_What you are asked to do_
Retype, word for word, every line of the records below starting at the one that contains "[476, 173, 555, 208]" and ending at the one that contains "[444, 124, 504, 160]"; include both of those lines and nothing more.

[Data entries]
====================

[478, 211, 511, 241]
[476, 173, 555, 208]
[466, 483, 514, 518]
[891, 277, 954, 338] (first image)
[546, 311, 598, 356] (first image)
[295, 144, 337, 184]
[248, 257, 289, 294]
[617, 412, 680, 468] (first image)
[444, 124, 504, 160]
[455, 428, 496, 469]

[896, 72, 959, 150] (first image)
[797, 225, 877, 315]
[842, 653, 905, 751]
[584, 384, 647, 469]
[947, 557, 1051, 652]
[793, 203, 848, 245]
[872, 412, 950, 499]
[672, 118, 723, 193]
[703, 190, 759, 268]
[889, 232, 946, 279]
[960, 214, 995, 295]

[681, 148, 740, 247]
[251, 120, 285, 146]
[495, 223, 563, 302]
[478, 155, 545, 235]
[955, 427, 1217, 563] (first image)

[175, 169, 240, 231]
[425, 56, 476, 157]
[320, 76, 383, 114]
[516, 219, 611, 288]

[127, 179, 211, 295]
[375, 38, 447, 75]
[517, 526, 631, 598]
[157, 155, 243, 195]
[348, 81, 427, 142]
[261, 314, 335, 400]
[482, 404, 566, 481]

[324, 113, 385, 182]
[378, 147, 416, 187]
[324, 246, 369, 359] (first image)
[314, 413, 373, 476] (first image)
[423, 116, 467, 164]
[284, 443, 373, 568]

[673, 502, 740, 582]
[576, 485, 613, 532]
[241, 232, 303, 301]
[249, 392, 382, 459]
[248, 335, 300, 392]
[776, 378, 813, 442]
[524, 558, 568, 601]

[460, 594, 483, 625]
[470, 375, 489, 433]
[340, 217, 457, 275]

====================

_Output for this exercise_
[476, 173, 555, 208]
[466, 483, 514, 518]
[891, 277, 954, 338] (first image)
[546, 311, 598, 356] (first image)
[295, 144, 337, 184]
[248, 257, 289, 294]
[617, 412, 680, 468] (first image)
[444, 124, 504, 160]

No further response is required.